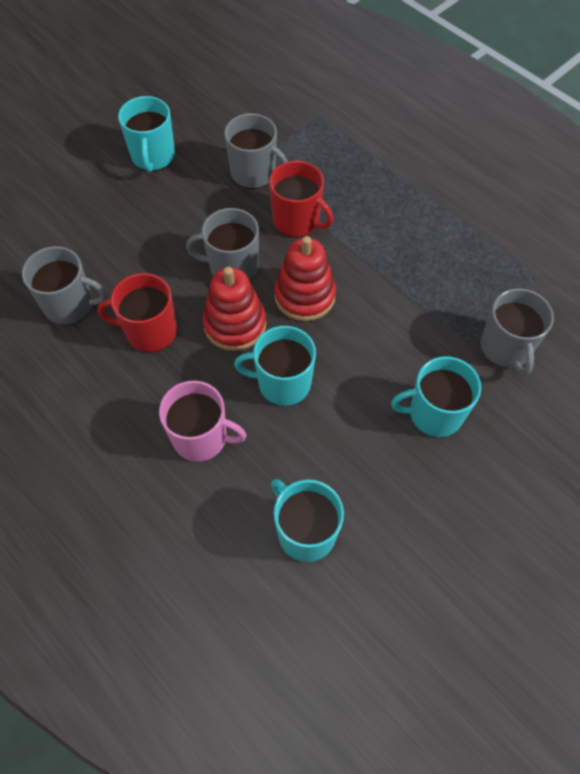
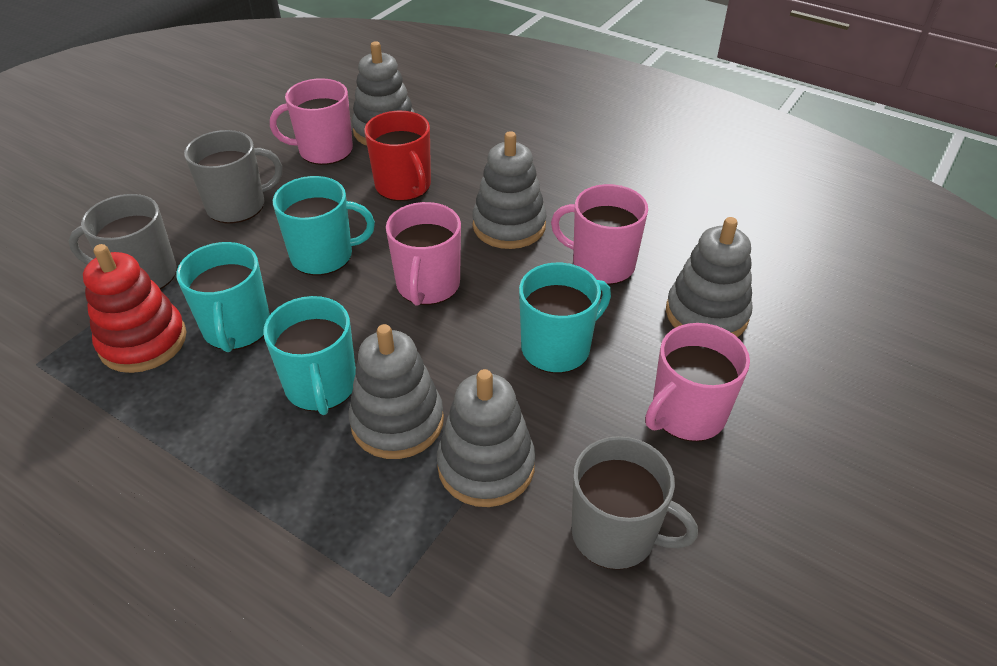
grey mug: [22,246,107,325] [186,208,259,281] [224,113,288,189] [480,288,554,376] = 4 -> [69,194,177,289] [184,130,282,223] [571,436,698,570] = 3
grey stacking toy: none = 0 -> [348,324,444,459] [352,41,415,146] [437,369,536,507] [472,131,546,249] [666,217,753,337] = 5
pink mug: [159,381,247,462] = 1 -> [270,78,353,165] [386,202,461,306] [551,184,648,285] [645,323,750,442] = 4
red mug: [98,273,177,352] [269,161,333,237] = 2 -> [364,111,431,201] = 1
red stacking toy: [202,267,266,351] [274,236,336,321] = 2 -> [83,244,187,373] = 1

────────────────────────────────────────

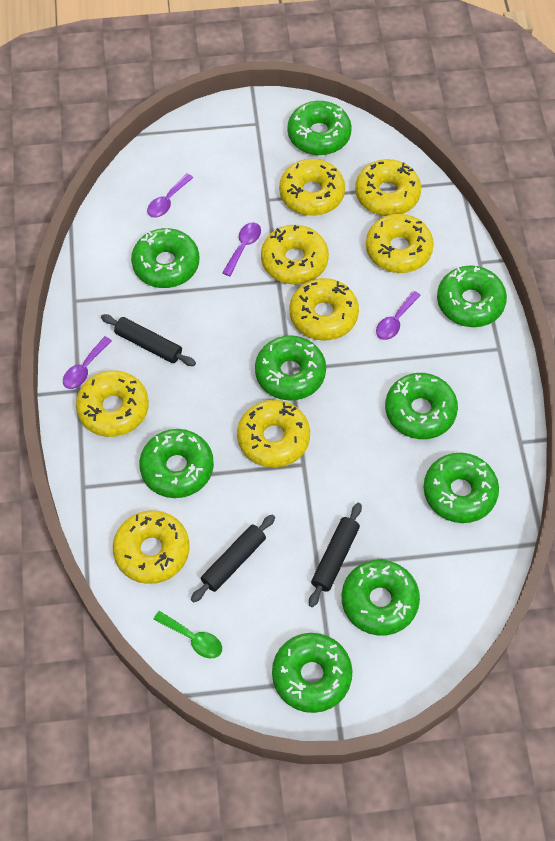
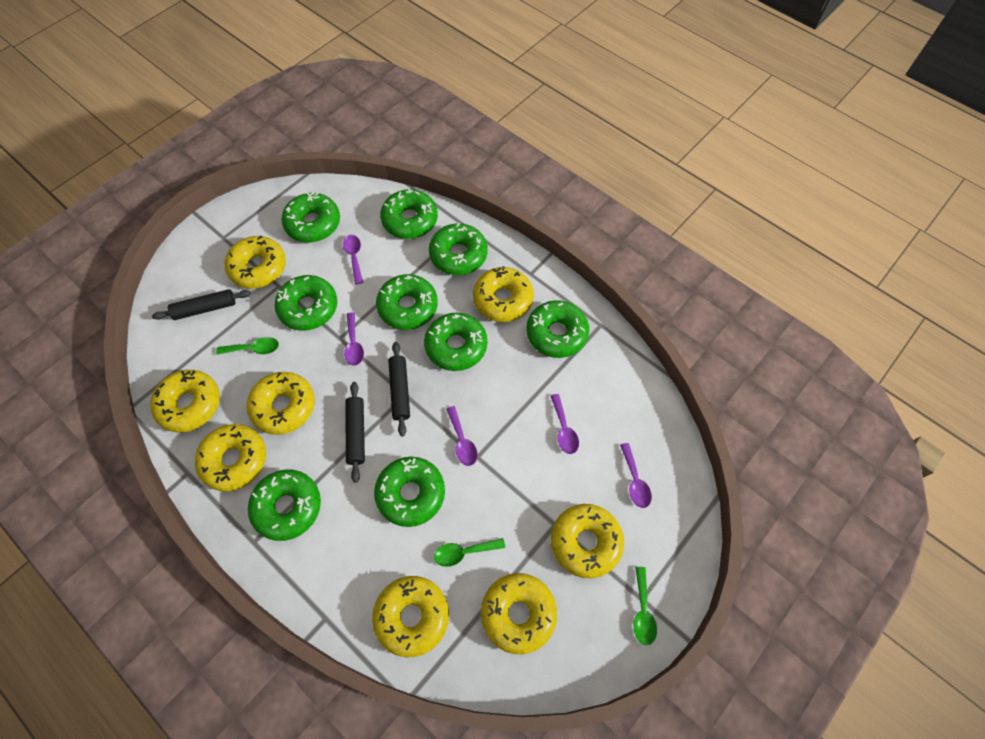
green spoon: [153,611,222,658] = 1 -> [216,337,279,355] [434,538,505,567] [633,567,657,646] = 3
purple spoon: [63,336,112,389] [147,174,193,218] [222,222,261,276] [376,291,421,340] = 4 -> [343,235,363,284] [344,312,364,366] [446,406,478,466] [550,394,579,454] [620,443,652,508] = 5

────────────────────────────────────────

PROBLEM DETAILS:
Would you please repeat exactly the lines above, starting at the line with "pink mug: [159,381,247,462]" and stopping at the line with "red stacking toy: [202,267,266,351]", both included?

FINISHED EXERCISE:
pink mug: [159,381,247,462] = 1 -> [270,78,353,165] [386,202,461,306] [551,184,648,285] [645,323,750,442] = 4
red mug: [98,273,177,352] [269,161,333,237] = 2 -> [364,111,431,201] = 1
red stacking toy: [202,267,266,351] [274,236,336,321] = 2 -> [83,244,187,373] = 1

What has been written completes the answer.